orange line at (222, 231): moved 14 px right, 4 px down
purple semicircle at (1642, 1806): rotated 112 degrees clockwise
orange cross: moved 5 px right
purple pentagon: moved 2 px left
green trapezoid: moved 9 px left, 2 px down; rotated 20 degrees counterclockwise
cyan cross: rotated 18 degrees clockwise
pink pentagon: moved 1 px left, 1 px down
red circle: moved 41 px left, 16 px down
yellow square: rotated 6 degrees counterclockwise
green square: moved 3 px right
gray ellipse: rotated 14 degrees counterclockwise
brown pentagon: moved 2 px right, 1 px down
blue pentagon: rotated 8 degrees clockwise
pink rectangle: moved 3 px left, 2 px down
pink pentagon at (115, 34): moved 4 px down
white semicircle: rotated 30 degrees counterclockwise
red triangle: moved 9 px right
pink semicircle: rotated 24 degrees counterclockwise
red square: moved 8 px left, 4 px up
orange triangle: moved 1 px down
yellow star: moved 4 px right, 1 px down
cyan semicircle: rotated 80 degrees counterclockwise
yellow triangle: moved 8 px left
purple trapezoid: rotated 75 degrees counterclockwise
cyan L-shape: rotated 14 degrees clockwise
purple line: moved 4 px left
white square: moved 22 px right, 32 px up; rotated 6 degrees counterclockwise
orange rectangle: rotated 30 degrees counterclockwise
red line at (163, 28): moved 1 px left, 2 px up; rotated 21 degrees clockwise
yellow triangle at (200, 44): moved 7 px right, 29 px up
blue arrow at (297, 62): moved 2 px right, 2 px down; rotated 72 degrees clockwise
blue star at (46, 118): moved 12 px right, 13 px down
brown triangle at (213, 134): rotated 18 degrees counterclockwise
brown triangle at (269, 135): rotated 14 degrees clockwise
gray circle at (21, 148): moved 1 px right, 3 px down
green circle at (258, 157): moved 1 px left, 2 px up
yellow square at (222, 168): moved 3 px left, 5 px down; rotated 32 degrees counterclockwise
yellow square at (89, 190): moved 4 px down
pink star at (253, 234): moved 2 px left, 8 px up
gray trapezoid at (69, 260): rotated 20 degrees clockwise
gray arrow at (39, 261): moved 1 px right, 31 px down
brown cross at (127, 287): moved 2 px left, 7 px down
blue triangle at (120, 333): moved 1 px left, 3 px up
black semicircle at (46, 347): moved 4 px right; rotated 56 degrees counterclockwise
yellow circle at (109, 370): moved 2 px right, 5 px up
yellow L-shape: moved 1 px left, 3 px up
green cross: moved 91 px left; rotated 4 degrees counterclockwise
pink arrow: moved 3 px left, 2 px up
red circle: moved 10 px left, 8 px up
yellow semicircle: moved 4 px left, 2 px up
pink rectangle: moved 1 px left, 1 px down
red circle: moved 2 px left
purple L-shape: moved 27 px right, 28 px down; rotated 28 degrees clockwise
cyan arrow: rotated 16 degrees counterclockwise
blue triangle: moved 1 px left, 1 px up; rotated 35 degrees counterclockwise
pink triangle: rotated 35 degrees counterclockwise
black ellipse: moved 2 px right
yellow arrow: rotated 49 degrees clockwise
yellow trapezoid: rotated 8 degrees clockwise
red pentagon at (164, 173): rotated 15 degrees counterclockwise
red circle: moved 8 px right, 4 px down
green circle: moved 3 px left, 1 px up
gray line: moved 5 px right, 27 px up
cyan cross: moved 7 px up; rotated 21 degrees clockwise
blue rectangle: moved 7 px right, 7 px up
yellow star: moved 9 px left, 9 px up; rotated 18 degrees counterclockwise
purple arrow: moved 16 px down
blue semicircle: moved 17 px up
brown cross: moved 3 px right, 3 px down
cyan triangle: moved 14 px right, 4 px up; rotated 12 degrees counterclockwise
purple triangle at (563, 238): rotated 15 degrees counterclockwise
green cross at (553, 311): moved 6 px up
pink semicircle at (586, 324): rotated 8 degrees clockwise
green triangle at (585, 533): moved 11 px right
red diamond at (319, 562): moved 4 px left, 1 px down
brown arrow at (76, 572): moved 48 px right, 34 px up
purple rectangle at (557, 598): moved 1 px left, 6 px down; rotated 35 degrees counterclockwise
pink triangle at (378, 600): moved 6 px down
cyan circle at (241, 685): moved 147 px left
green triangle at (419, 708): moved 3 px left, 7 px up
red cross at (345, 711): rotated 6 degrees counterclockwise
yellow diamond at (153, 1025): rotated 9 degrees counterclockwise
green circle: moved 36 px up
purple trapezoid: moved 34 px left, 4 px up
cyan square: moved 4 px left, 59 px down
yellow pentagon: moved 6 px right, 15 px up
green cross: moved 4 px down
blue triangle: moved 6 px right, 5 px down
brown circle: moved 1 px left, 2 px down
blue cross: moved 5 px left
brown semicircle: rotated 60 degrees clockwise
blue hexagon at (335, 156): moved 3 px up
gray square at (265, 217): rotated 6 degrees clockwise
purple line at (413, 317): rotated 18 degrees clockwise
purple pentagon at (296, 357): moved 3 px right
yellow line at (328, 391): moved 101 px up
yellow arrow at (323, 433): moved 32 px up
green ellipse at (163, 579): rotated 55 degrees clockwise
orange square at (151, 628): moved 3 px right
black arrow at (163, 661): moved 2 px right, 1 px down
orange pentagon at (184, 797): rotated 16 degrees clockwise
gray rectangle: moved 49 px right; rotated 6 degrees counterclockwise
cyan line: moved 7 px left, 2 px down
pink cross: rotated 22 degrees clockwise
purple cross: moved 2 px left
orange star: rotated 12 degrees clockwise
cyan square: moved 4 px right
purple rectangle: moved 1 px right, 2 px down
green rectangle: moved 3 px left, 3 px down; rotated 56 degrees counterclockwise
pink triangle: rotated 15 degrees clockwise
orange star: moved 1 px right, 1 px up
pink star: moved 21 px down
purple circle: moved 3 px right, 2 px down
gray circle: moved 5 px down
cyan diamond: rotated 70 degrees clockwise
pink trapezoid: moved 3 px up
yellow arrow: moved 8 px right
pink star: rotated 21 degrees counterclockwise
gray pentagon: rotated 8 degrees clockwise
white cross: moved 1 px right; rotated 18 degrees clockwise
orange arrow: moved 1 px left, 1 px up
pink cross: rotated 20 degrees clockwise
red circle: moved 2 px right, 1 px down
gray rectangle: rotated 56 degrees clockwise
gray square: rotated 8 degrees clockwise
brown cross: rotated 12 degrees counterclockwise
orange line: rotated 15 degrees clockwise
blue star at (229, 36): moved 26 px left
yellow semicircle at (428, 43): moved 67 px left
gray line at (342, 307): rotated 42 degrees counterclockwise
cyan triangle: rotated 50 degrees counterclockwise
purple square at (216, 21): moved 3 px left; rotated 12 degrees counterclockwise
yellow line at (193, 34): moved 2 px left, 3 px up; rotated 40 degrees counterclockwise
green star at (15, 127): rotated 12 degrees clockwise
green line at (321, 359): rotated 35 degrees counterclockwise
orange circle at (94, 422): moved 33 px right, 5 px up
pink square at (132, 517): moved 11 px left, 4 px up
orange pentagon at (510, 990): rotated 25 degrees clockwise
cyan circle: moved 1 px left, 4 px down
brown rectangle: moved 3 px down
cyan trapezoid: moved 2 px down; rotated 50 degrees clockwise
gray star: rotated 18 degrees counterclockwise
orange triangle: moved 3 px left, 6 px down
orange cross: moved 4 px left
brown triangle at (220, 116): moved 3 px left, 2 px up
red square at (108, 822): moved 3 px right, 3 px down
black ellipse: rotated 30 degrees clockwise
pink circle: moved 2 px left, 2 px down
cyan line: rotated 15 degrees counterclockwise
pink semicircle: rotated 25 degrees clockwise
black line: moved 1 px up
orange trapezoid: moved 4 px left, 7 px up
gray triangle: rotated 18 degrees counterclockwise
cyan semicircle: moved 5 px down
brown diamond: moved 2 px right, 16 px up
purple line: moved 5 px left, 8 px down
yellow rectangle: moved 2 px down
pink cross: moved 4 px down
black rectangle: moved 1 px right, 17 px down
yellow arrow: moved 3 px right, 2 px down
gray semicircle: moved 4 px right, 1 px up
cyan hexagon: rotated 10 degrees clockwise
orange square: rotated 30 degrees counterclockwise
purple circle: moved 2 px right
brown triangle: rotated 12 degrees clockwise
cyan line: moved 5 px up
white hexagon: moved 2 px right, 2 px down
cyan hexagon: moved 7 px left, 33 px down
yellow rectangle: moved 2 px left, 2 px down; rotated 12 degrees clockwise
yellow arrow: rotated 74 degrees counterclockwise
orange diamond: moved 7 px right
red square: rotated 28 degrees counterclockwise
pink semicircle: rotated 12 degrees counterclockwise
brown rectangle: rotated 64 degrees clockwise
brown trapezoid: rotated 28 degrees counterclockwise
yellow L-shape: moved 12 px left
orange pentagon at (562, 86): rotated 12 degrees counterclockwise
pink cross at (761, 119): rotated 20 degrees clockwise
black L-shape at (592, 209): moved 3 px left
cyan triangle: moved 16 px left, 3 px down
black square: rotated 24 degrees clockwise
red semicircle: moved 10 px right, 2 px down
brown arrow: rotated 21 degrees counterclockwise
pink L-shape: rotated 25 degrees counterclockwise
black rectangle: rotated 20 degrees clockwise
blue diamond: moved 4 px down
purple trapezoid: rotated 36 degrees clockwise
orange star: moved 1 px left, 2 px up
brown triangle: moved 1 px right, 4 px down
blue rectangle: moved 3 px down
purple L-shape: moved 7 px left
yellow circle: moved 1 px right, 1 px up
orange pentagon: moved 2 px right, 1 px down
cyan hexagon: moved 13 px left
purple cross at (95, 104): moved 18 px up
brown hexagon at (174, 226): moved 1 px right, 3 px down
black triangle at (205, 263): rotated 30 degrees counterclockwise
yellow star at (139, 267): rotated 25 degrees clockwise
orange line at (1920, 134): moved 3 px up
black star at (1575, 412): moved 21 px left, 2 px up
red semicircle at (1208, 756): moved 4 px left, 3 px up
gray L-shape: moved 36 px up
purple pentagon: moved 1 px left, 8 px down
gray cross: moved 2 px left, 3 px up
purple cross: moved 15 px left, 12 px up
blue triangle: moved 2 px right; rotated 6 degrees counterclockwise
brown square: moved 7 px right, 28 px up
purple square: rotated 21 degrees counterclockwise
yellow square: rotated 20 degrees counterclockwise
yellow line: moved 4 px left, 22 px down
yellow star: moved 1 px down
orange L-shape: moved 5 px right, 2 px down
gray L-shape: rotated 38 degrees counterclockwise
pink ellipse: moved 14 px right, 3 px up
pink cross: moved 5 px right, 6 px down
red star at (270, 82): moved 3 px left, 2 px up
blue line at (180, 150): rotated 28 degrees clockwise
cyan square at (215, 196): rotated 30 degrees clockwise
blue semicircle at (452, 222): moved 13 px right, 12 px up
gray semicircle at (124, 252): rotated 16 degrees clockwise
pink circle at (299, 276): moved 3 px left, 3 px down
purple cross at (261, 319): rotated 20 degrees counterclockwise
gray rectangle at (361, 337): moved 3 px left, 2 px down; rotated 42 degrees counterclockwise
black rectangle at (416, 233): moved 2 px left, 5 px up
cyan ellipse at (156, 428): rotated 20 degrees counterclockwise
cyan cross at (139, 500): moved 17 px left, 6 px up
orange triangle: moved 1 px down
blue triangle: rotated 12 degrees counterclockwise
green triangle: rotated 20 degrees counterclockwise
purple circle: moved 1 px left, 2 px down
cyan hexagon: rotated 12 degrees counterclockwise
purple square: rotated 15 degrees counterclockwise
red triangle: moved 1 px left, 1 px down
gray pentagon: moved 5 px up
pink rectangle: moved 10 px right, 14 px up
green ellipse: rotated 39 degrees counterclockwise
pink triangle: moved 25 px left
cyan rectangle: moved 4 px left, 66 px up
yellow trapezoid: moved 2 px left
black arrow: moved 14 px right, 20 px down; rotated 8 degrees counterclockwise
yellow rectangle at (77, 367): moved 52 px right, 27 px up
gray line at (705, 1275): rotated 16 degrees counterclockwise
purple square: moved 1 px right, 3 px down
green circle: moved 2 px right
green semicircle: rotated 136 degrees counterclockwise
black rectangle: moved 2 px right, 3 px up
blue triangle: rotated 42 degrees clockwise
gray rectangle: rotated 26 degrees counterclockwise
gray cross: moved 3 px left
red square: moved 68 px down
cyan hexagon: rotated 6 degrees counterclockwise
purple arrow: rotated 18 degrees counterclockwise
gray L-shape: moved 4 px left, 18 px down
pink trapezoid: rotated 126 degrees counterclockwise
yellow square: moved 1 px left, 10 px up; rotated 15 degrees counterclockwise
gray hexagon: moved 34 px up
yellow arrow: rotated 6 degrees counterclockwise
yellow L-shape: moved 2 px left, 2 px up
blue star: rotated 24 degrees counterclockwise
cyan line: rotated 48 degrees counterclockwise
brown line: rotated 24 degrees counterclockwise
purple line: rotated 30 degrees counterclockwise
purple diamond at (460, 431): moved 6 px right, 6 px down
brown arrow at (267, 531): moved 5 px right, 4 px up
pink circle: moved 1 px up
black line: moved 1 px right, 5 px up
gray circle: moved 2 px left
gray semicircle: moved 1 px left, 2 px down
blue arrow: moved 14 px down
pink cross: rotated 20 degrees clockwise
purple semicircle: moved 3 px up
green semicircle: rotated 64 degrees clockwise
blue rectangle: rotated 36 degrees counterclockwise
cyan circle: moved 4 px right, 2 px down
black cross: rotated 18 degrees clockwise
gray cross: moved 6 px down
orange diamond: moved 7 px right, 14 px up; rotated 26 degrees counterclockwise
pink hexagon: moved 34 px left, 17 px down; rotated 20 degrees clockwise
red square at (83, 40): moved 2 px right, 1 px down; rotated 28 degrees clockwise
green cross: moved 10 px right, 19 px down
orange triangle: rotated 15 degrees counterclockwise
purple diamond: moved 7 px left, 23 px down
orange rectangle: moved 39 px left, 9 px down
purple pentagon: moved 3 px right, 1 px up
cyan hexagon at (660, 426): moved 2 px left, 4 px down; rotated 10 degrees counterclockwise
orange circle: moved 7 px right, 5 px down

□ □ □ □ □ □ □

About this exercise: Only the lines above starting at the one containing "yellow square: rotated 6" and ending at the one containing "blue triangle at", both included, are to be returned, exactly as they read.

Response box:
yellow square: rotated 6 degrees counterclockwise
green square: moved 3 px right
gray ellipse: rotated 14 degrees counterclockwise
brown pentagon: moved 2 px right, 1 px down
blue pentagon: rotated 8 degrees clockwise
pink rectangle: moved 3 px left, 2 px down
pink pentagon at (115, 34): moved 4 px down
white semicircle: rotated 30 degrees counterclockwise
red triangle: moved 9 px right
pink semicircle: rotated 24 degrees counterclockwise
red square: moved 8 px left, 4 px up
orange triangle: moved 1 px down
yellow star: moved 4 px right, 1 px down
cyan semicircle: rotated 80 degrees counterclockwise
yellow triangle: moved 8 px left
purple trapezoid: rotated 75 degrees counterclockwise
cyan L-shape: rotated 14 degrees clockwise
purple line: moved 4 px left
white square: moved 22 px right, 32 px up; rotated 6 degrees counterclockwise
orange rectangle: rotated 30 degrees counterclockwise
red line at (163, 28): moved 1 px left, 2 px up; rotated 21 degrees clockwise
yellow triangle at (200, 44): moved 7 px right, 29 px up
blue arrow at (297, 62): moved 2 px right, 2 px down; rotated 72 degrees clockwise
blue star at (46, 118): moved 12 px right, 13 px down
brown triangle at (213, 134): rotated 18 degrees counterclockwise
brown triangle at (269, 135): rotated 14 degrees clockwise
gray circle at (21, 148): moved 1 px right, 3 px down
green circle at (258, 157): moved 1 px left, 2 px up
yellow square at (222, 168): moved 3 px left, 5 px down; rotated 32 degrees counterclockwise
yellow square at (89, 190): moved 4 px down
pink star at (253, 234): moved 2 px left, 8 px up
gray trapezoid at (69, 260): rotated 20 degrees clockwise
gray arrow at (39, 261): moved 1 px right, 31 px down
brown cross at (127, 287): moved 2 px left, 7 px down
blue triangle at (120, 333): moved 1 px left, 3 px up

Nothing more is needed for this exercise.